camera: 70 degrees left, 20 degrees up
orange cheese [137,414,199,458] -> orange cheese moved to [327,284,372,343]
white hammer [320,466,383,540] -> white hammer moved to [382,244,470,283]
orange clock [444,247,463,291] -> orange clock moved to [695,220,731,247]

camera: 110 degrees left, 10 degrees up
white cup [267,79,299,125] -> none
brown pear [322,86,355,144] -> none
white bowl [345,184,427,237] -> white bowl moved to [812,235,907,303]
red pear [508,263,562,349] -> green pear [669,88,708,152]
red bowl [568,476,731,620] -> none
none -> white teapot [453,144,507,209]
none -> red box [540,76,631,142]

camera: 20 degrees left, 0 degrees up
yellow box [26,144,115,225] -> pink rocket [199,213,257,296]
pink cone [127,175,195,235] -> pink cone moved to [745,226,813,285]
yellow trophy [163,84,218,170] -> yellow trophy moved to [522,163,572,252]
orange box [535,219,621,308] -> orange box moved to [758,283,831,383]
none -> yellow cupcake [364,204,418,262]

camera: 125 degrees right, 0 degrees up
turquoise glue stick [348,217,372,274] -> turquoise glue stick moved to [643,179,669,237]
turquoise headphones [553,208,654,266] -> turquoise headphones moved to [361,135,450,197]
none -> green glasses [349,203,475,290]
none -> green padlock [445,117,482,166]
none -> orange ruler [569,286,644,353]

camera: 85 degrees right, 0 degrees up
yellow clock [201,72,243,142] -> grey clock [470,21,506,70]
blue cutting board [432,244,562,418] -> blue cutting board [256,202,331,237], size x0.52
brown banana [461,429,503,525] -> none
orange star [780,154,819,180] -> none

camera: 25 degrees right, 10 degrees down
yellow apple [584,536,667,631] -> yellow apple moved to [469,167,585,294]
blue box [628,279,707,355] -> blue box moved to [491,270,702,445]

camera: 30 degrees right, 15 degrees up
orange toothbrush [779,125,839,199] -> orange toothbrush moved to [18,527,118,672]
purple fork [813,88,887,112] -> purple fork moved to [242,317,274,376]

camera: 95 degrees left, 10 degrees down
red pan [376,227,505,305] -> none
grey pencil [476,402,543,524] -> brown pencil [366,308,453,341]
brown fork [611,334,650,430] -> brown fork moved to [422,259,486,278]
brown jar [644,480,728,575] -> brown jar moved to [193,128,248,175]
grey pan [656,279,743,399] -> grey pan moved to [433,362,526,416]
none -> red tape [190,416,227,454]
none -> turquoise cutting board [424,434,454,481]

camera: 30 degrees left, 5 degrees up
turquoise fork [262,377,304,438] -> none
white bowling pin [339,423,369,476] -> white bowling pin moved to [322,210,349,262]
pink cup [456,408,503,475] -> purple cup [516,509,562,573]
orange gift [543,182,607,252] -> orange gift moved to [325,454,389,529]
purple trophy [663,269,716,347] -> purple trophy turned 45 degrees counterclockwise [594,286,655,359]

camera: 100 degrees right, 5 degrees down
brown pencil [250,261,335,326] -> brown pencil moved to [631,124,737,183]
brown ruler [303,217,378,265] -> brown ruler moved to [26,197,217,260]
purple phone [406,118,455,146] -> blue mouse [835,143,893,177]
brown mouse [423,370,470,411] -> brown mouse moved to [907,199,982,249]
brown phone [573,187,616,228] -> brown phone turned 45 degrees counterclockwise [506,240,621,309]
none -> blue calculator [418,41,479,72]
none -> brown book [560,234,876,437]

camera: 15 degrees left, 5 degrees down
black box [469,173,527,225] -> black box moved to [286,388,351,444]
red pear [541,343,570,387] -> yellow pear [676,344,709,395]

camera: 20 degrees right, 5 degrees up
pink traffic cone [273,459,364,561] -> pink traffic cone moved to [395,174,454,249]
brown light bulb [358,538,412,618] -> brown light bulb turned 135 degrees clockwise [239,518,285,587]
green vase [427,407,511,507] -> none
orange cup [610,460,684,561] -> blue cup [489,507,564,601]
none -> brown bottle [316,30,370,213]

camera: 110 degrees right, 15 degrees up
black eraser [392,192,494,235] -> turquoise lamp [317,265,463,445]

------------------------------------

WORK ORDER. When you reach the line that holds "pink traffic cone [273,459,364,561]", please copy it and every line after it through the end of the listing, exactly and with no other lines.

RESULT BELOW.
pink traffic cone [273,459,364,561] -> pink traffic cone moved to [395,174,454,249]
brown light bulb [358,538,412,618] -> brown light bulb turned 135 degrees clockwise [239,518,285,587]
green vase [427,407,511,507] -> none
orange cup [610,460,684,561] -> blue cup [489,507,564,601]
none -> brown bottle [316,30,370,213]

camera: 110 degrees right, 15 degrees up
black eraser [392,192,494,235] -> turquoise lamp [317,265,463,445]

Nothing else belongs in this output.